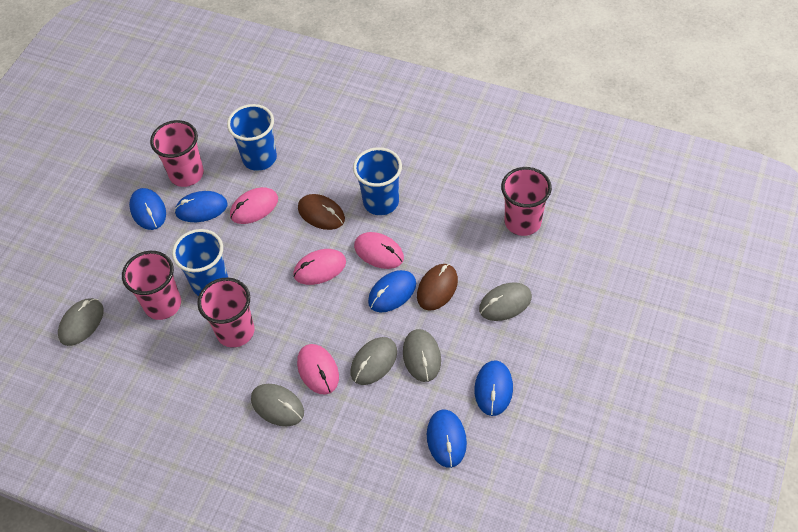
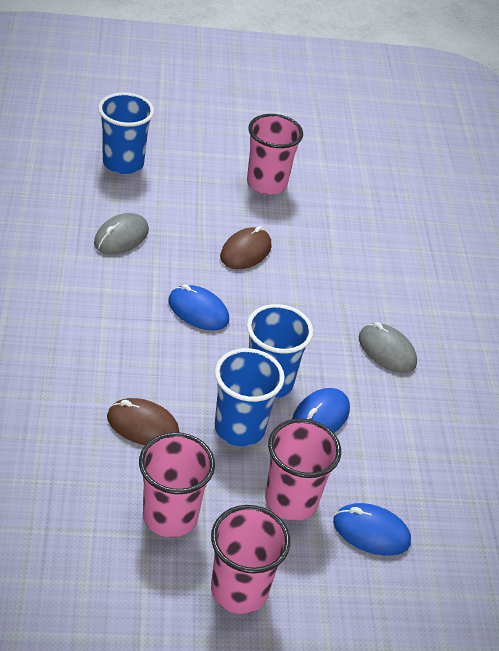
blue mouse: 5 -> 3
grey mouse: 5 -> 2
pink mouse: 4 -> 0

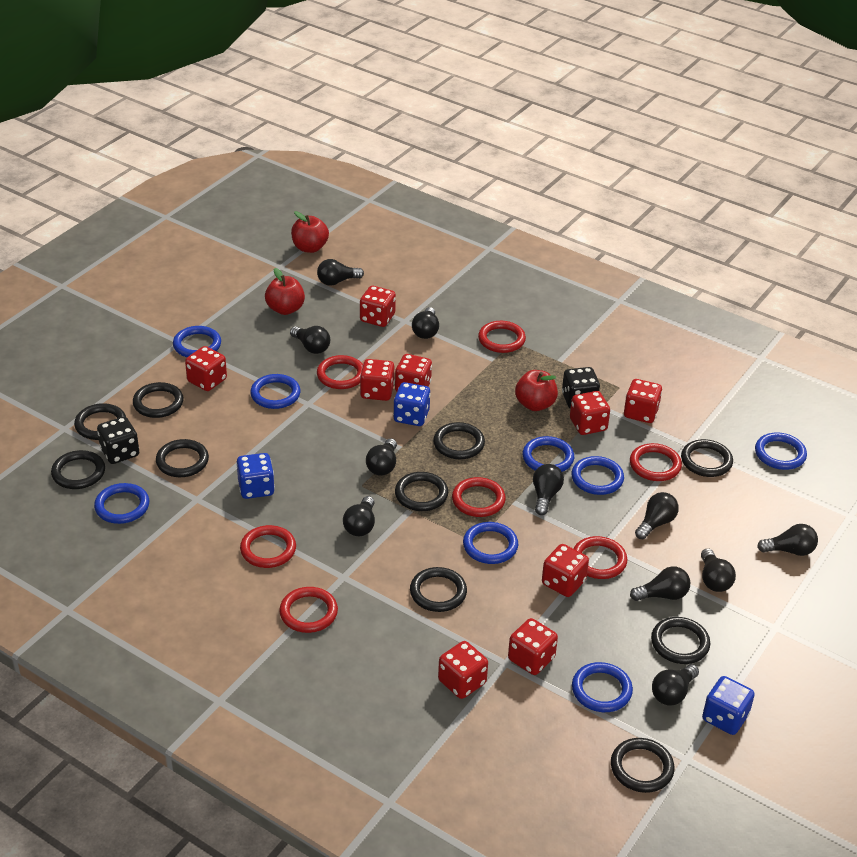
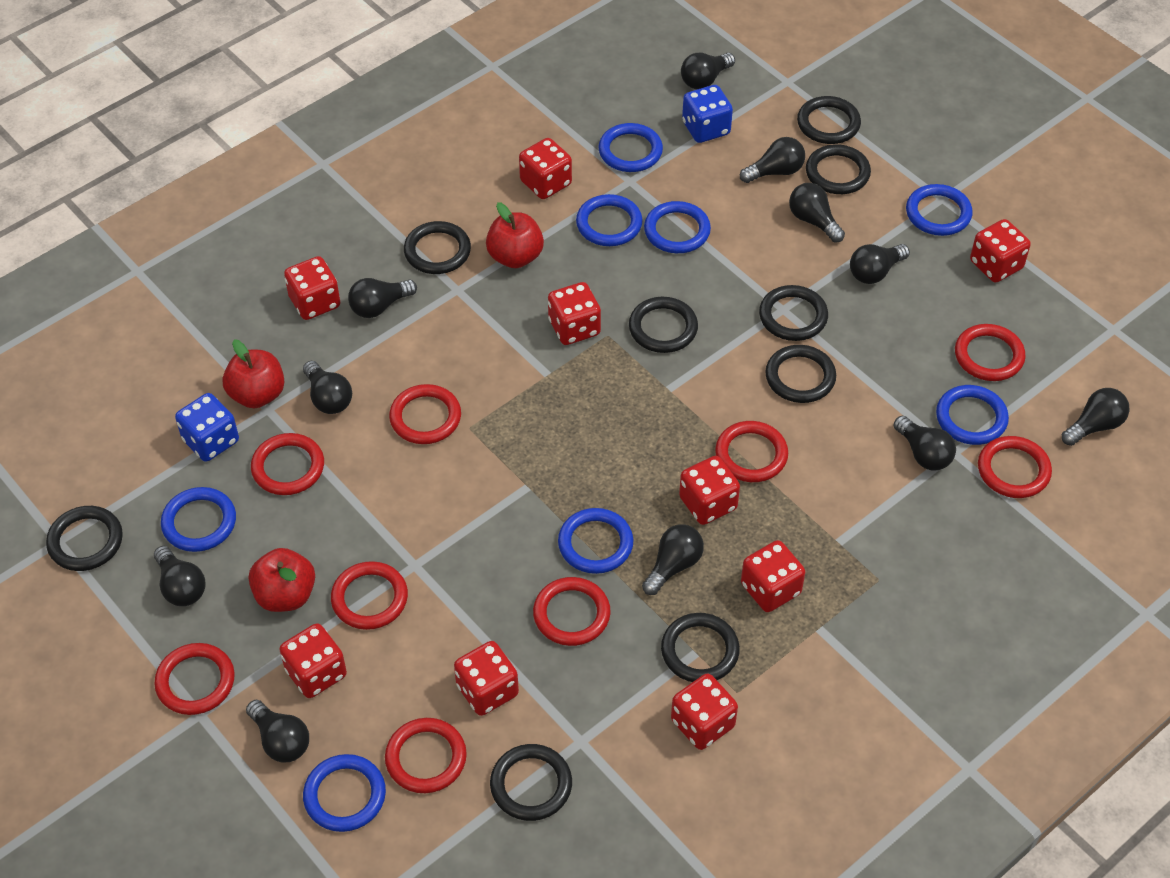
black dice: 2 -> 0
black ring: 10 -> 9
blue dice: 3 -> 2
red ring: 7 -> 9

************

**PROBLEM TO WORK ON**
Please retype every record shown above, exactly as written, but without pictures.

**ANSWER SPACE**
blue mouse: 5 -> 3
grey mouse: 5 -> 2
pink mouse: 4 -> 0

black dice: 2 -> 0
black ring: 10 -> 9
blue dice: 3 -> 2
red ring: 7 -> 9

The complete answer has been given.